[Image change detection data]
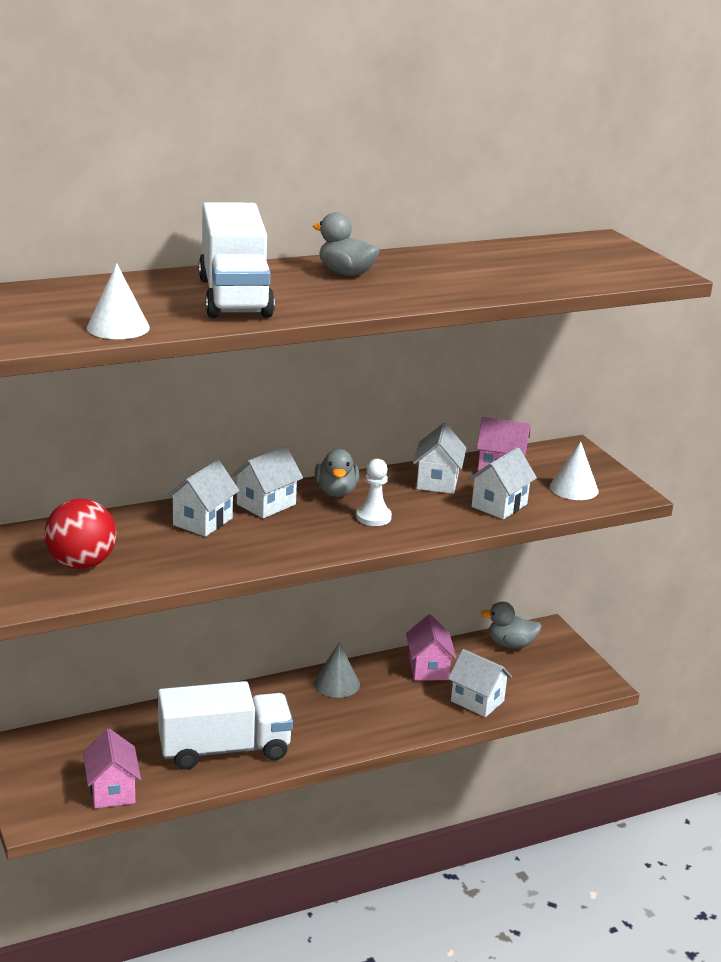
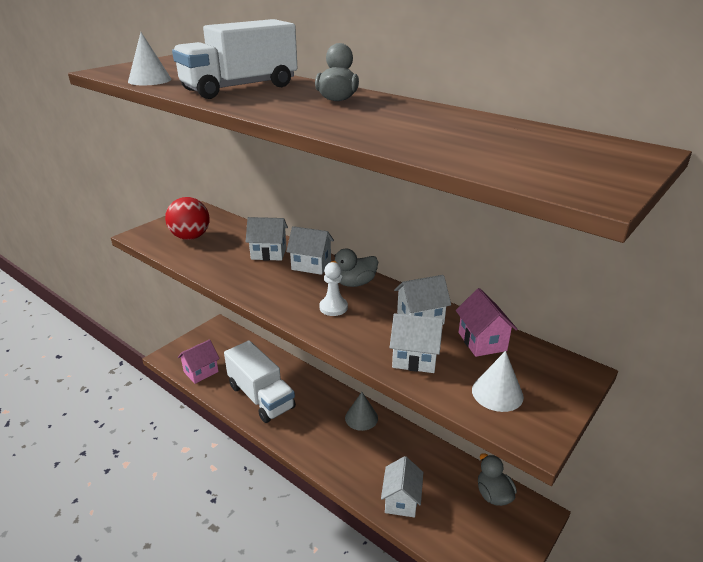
camera: 65 degrees right, 5 degrees up
(428, 669) = (417, 457): pink house -> none

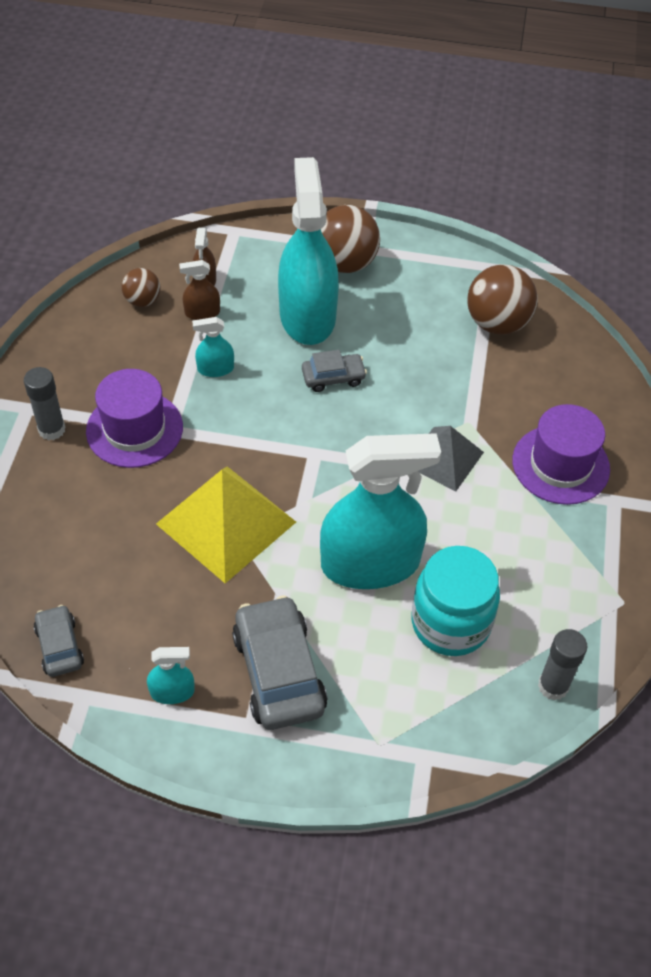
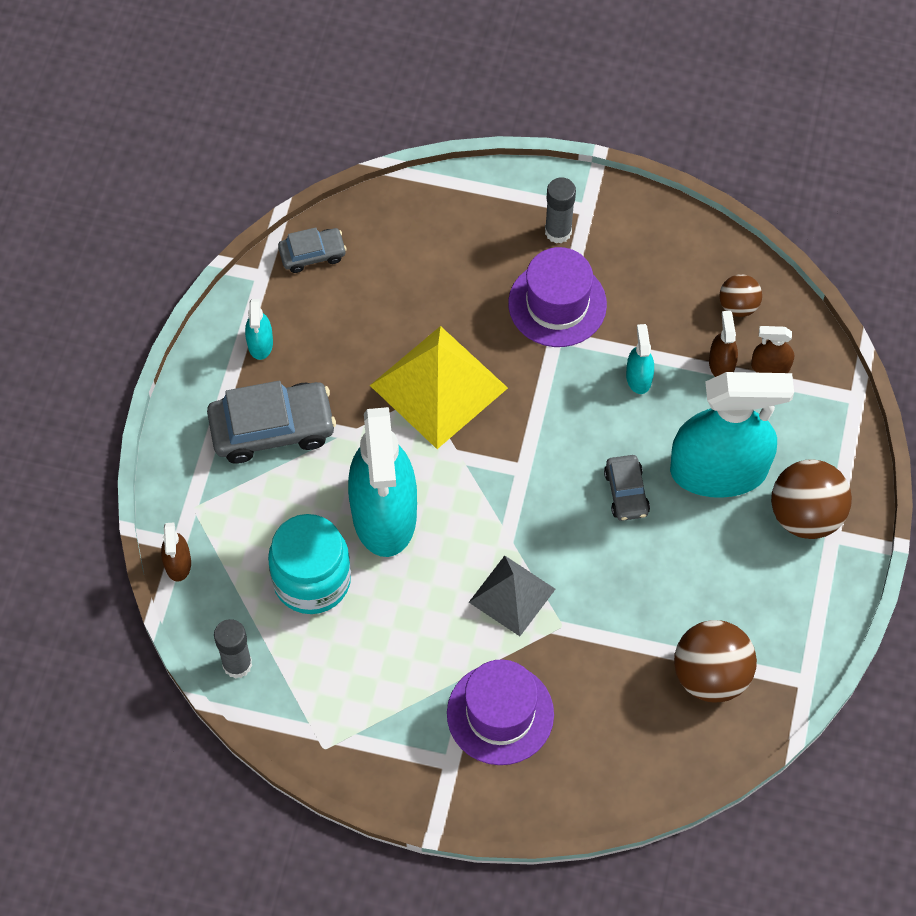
camera: 95 degrees right, 10 degrees up
(447, 755) = (178, 563): none -> brown spray bottle

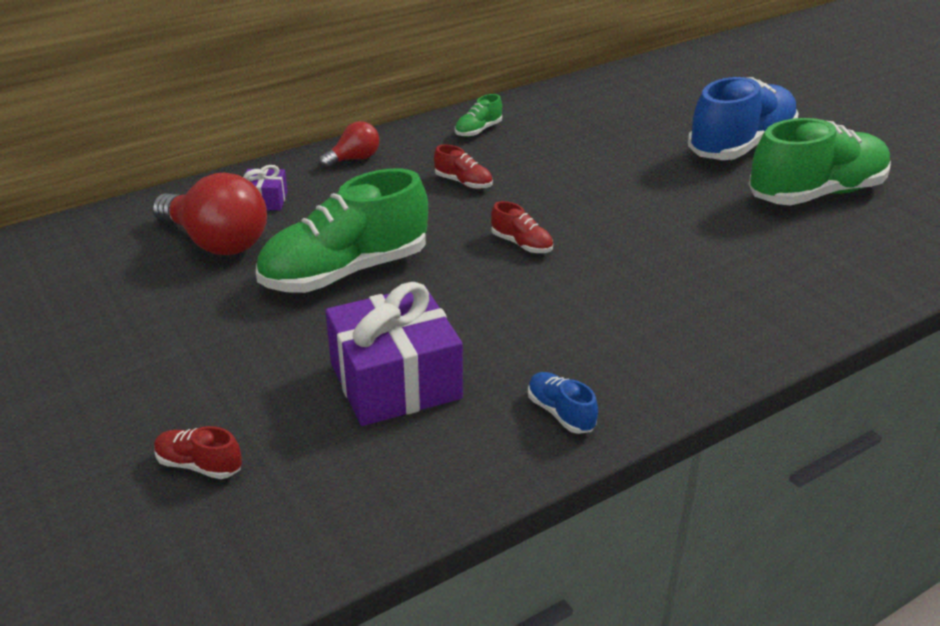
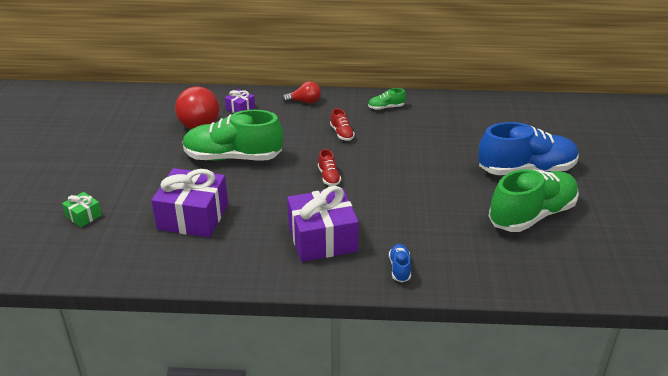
camera: 35 degrees right, 0 degrees up
(199, 465) = (83, 216): red shoe -> green gift
(560, 413) = (242, 264): blue shoe -> blue shoe (400, 268)
(622, 327) = (322, 239): none -> purple gift
(816, 194) = (532, 215): green shoe -> green shoe turned 45 degrees counterclockwise

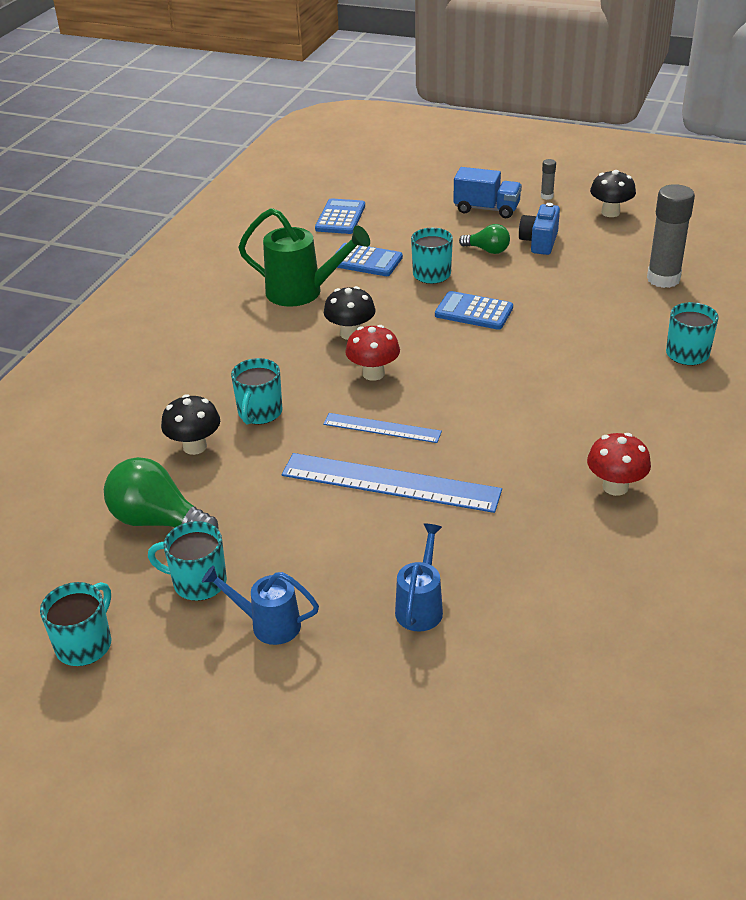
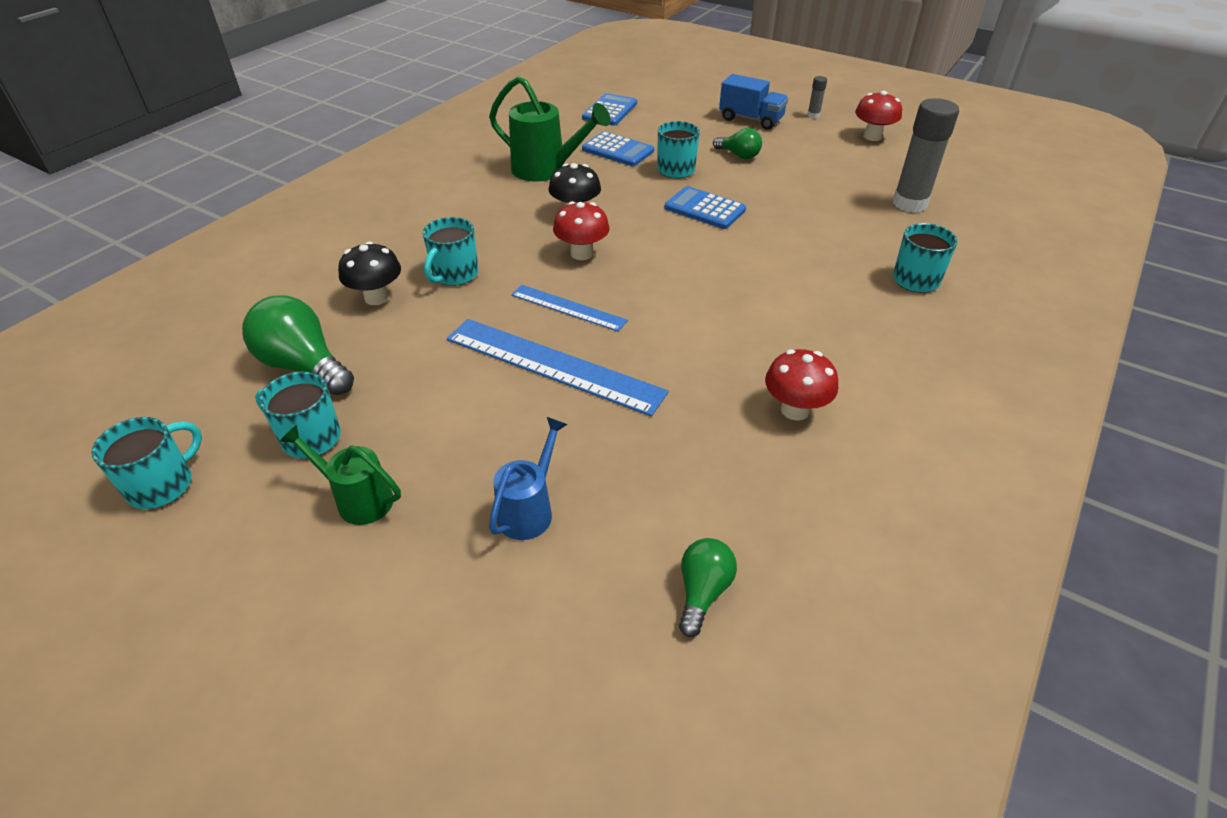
camera: 10 degrees right, 5 degrees up
(268, 624) = (358, 499): blue watering can -> green watering can
(539, 242) = (792, 154): blue camera -> none
(586, 642) = (702, 592): none -> green light bulb
(610, 212) = (872, 136): black mushroom -> red mushroom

▶ _YOUR TASK_
Verbatim reproduction of every entry is needed, with the images left out.

▶ _RESULT OF THE TASK_
camera: 65 degrees right, 5 degrees up
(428, 669) = (417, 457): pink house -> none

camera: 95 degrees right, 10 degrees up
(447, 755) = (178, 563): none -> brown spray bottle

camera: 35 degrees right, 0 degrees up
(199, 465) = (83, 216): red shoe -> green gift
(560, 413) = (242, 264): blue shoe -> blue shoe (400, 268)
(622, 327) = (322, 239): none -> purple gift
(816, 194) = (532, 215): green shoe -> green shoe turned 45 degrees counterclockwise

camera: 10 degrees right, 5 degrees up
(268, 624) = (358, 499): blue watering can -> green watering can
(539, 242) = (792, 154): blue camera -> none
(586, 642) = (702, 592): none -> green light bulb
(610, 212) = (872, 136): black mushroom -> red mushroom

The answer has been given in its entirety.